--- Material provided Enclosed Below ---

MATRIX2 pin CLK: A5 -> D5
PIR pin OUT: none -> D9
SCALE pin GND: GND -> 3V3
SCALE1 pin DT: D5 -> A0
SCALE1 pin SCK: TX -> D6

--- End of Enclosed Material provided ---

• [Instructions to follow]
After reading the records above, transcribe them verbatim.

• [Task output]
MATRIX2 pin CLK: A5 -> D5
PIR pin OUT: none -> D9
SCALE pin GND: GND -> 3V3
SCALE1 pin DT: D5 -> A0
SCALE1 pin SCK: TX -> D6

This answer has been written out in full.